+++ RECORDS PROVIDED

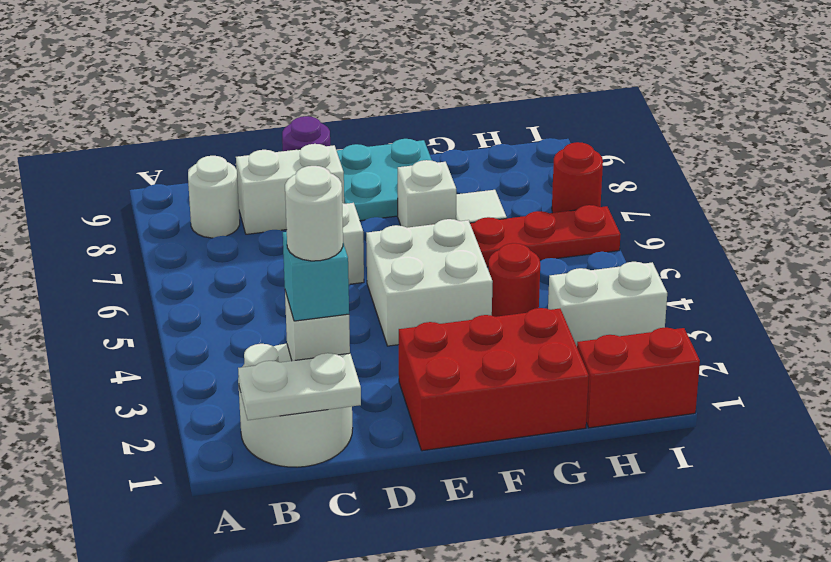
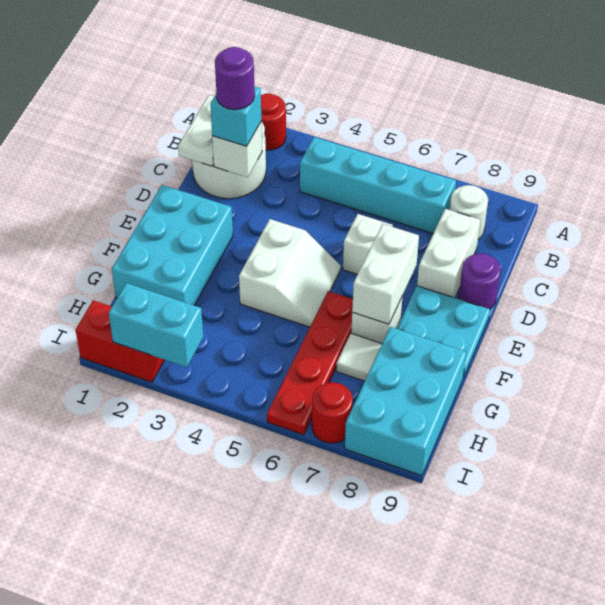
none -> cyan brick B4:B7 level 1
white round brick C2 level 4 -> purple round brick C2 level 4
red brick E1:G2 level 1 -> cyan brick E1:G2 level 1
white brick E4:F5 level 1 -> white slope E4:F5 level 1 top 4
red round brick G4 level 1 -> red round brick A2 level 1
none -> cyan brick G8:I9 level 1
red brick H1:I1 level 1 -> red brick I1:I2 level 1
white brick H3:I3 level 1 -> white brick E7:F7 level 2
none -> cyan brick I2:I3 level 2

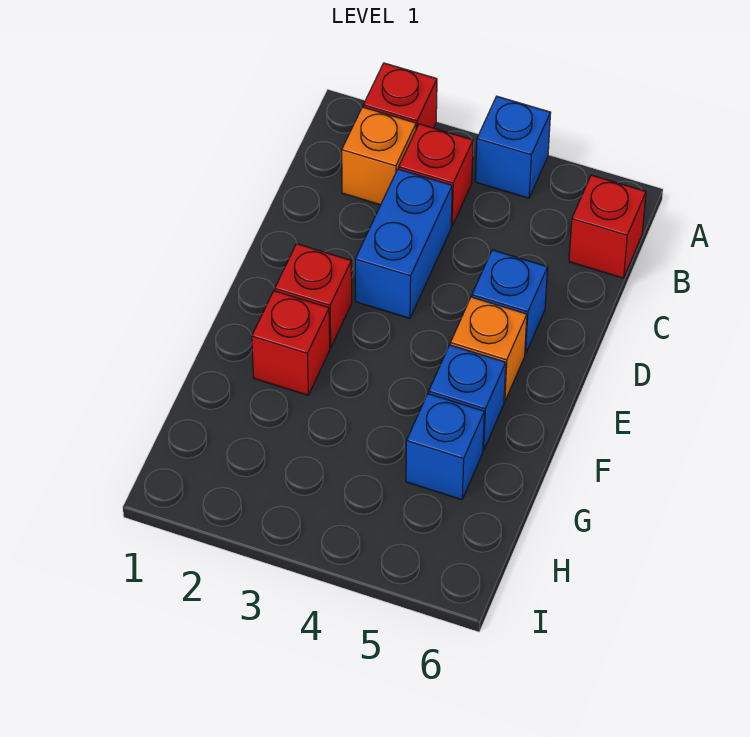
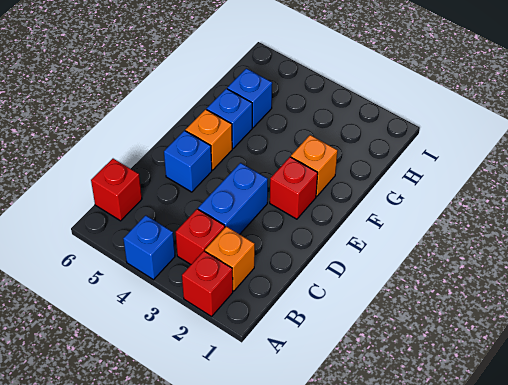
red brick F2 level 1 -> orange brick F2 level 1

++++++

### EXERCISE GOAL
With pictures left out, repeat exactly the lines from the one containing "red brick E1:G2" through the last line of the data above, inclusive, and nothing else.

### EXERCISE SOLUTION
red brick E1:G2 level 1 -> cyan brick E1:G2 level 1
white brick E4:F5 level 1 -> white slope E4:F5 level 1 top 4
red round brick G4 level 1 -> red round brick A2 level 1
none -> cyan brick G8:I9 level 1
red brick H1:I1 level 1 -> red brick I1:I2 level 1
white brick H3:I3 level 1 -> white brick E7:F7 level 2
none -> cyan brick I2:I3 level 2

red brick F2 level 1 -> orange brick F2 level 1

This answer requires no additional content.